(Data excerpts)
^^^^^^^^
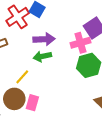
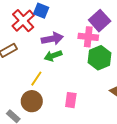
pink cross: (80, 43) -> (88, 37), turned 30
pink rectangle: (32, 103) -> (71, 100), moved

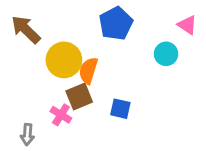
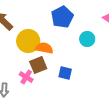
cyan circle: (166, 54) -> (87, 39), moved
orange semicircle: (88, 71) -> (44, 48), turned 84

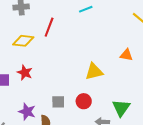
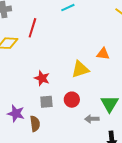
orange triangle: (126, 55) -> (103, 54), moved
red star: (25, 73) -> (42, 78), moved

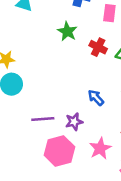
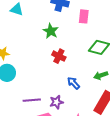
red cross: (98, 47) -> (59, 56), moved

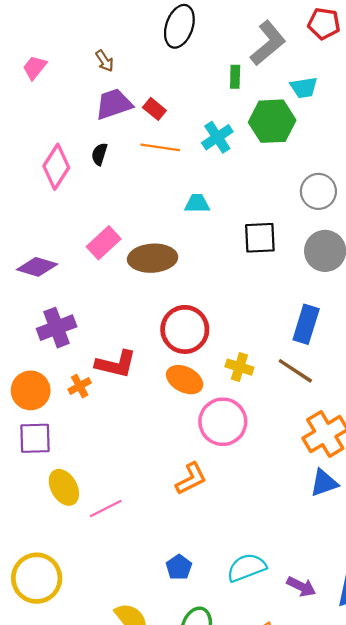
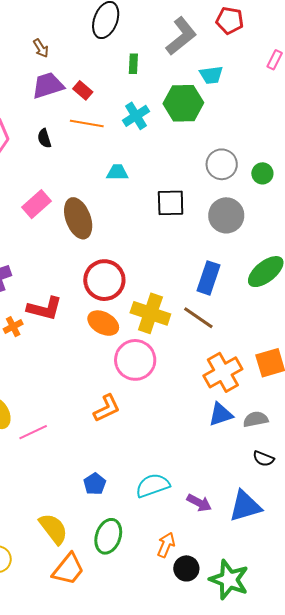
green rectangle: (235, 77) -> (133, 64), moved
black semicircle: (99, 154) -> (44, 138), moved, turned -36
brown ellipse: (153, 258) -> (78, 218), turned 72
yellow cross: (239, 367) -> (150, 313), size x1.6

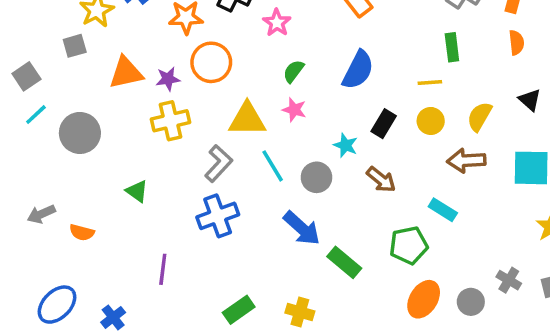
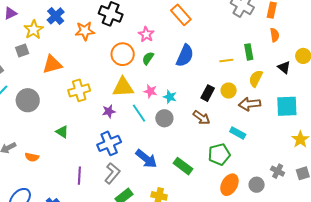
pink star: (277, 23) -> (146, 34), moved
green rectangle: (452, 47) -> (249, 52), moved
orange circle: (211, 62) -> (123, 54), moved
purple star: (168, 79) -> (109, 111), moved
pink star: (294, 110) -> (150, 91), moved
yellow circle: (431, 121) -> (229, 91), moved
black rectangle: (384, 124) -> (208, 93), moved
cyan star: (346, 145) -> (170, 97), moved
gray L-shape: (218, 163) -> (112, 173), moved
blue arrow: (302, 228) -> (146, 159), moved

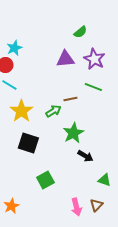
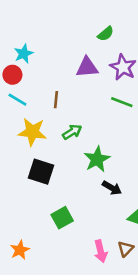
brown line: (70, 99) -> (56, 100), moved, turned -72
yellow star: (21, 111) -> (32, 132), turned -30

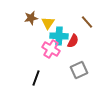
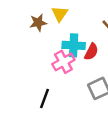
yellow triangle: (48, 23) -> (60, 14), moved
pink cross: (51, 49) -> (63, 62), turned 30

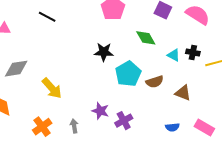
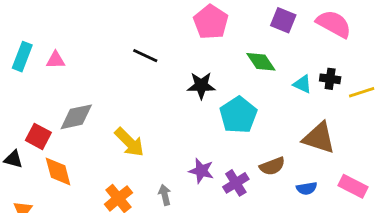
black line: (47, 17) -> (145, 56), moved
brown semicircle: (155, 82) -> (272, 166), moved
brown triangle: (183, 93) -> (319, 138), size x1.4

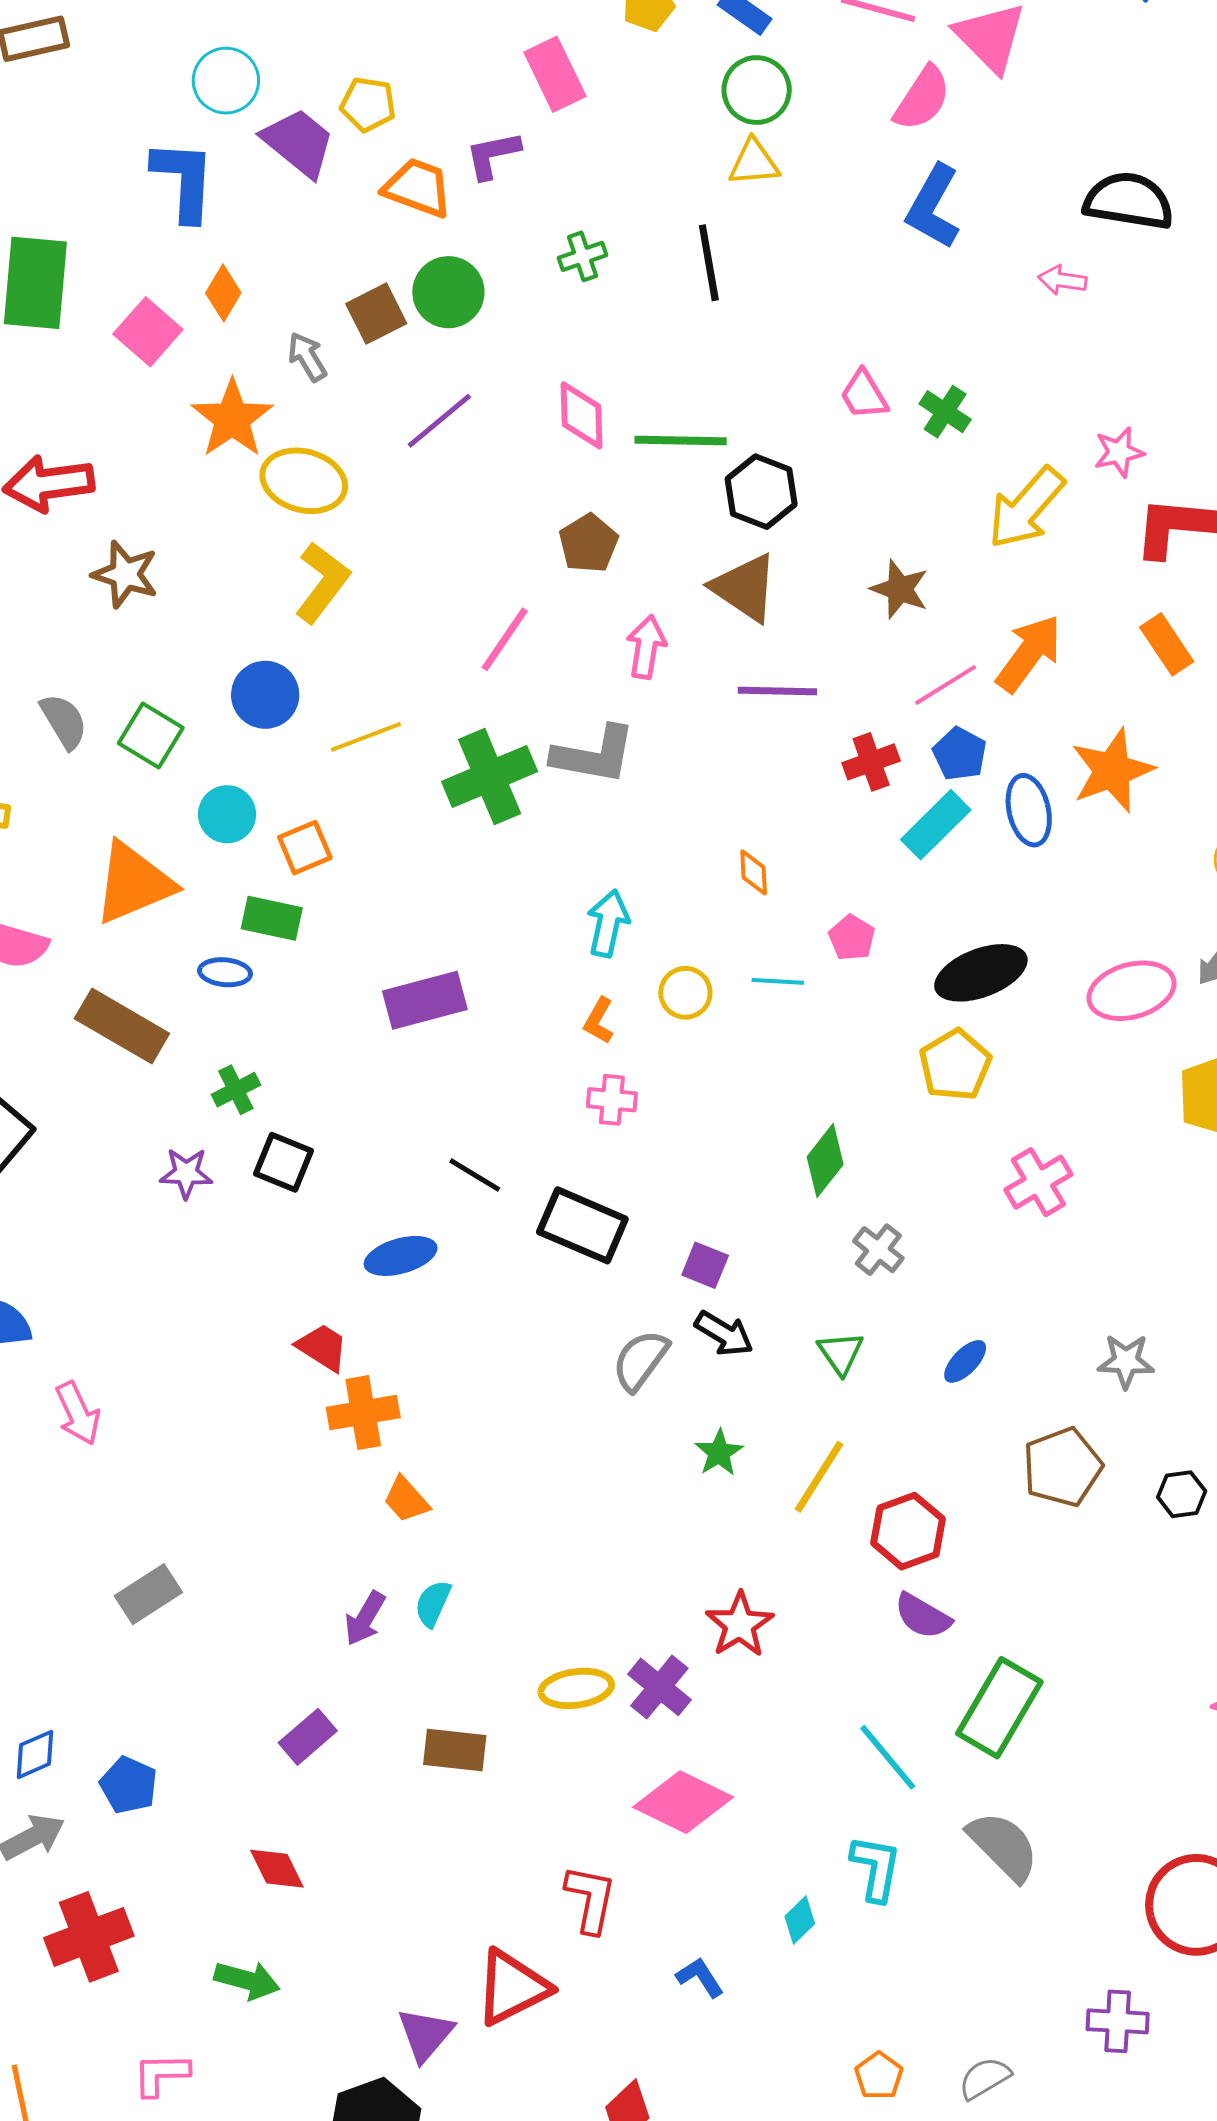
^^^^^^^^
■ Exercise instructions ■
Only the lines from the top of the data through the line with "black semicircle: (99, 154)" should be quoted, exactly and with both ends kept; skip the pictures.

■ Written answer ■
pink cross: (80, 43) -> (88, 37), turned 30
pink rectangle: (32, 103) -> (71, 100), moved

cyan circle: (166, 54) -> (87, 39), moved
orange semicircle: (88, 71) -> (44, 48), turned 84

orange triangle: (126, 55) -> (103, 54), moved
red star: (25, 73) -> (42, 78), moved

red cross: (98, 47) -> (59, 56), moved

green rectangle: (235, 77) -> (133, 64), moved
black semicircle: (99, 154) -> (44, 138), moved, turned -36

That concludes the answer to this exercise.